**EXTRACTED DATA**
□ □ □ □ □

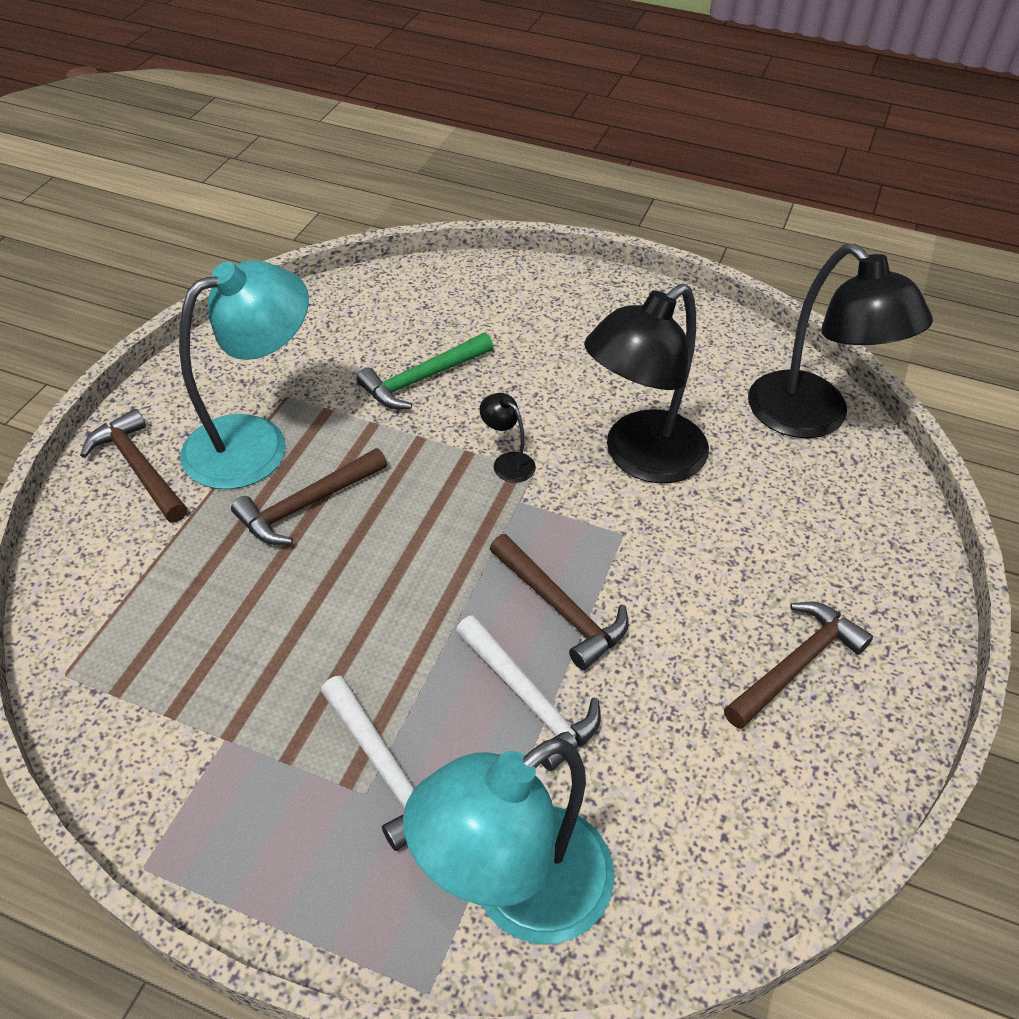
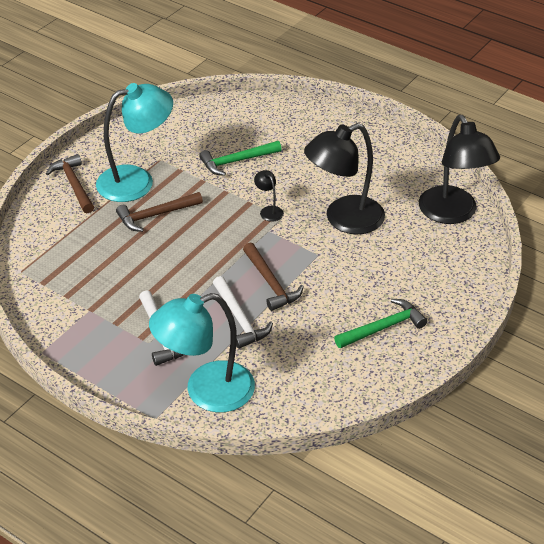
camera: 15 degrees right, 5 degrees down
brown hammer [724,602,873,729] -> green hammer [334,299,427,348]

□ □ □ □ □

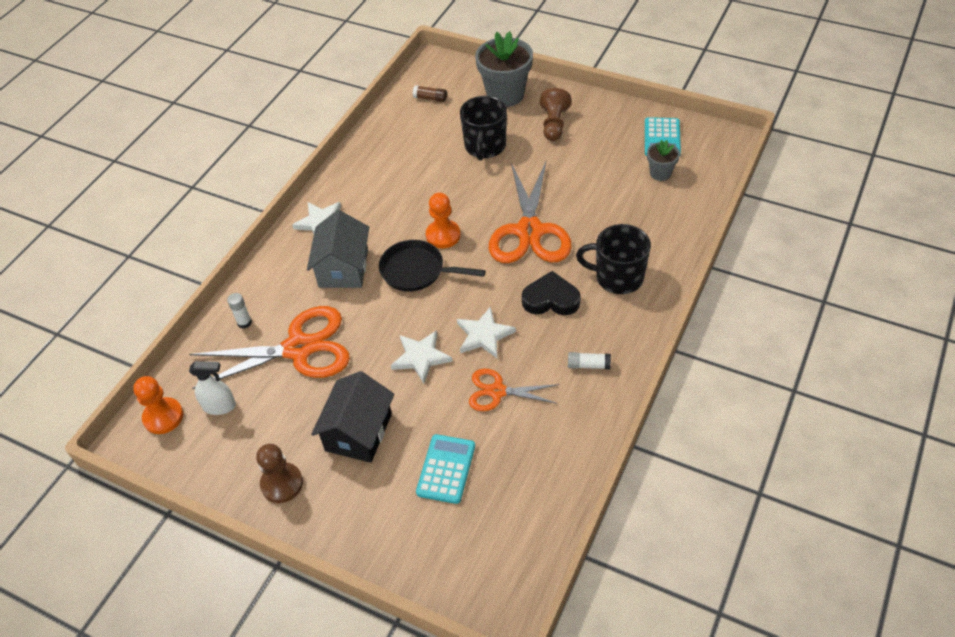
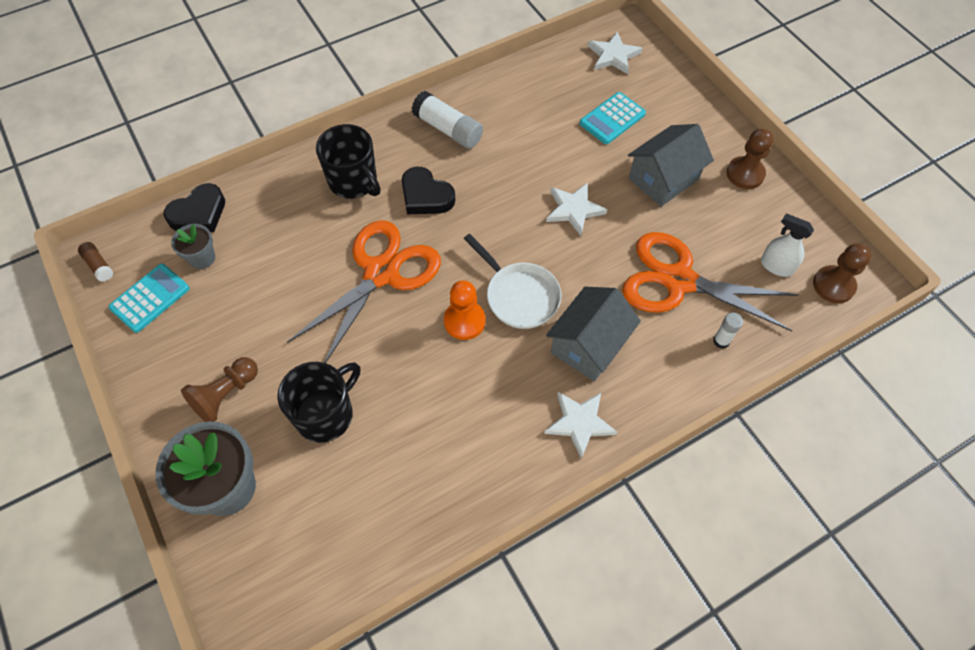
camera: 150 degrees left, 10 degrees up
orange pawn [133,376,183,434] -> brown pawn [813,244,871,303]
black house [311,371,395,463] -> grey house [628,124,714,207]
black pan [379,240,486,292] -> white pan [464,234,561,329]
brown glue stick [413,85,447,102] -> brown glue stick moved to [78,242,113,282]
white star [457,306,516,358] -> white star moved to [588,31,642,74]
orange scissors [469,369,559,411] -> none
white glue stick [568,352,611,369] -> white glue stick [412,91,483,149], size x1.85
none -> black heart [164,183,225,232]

□ □ □ □ □

**WORK TO BE COMPLETED**
The answer is the lines above between the line holding "white star [457,306,516,358]" and the line holding "none -> black heart [164,183,225,232]", inclusive, each written out exactly, and no others.

**RESPONSE TO THIS EXERCISE**
white star [457,306,516,358] -> white star moved to [588,31,642,74]
orange scissors [469,369,559,411] -> none
white glue stick [568,352,611,369] -> white glue stick [412,91,483,149], size x1.85
none -> black heart [164,183,225,232]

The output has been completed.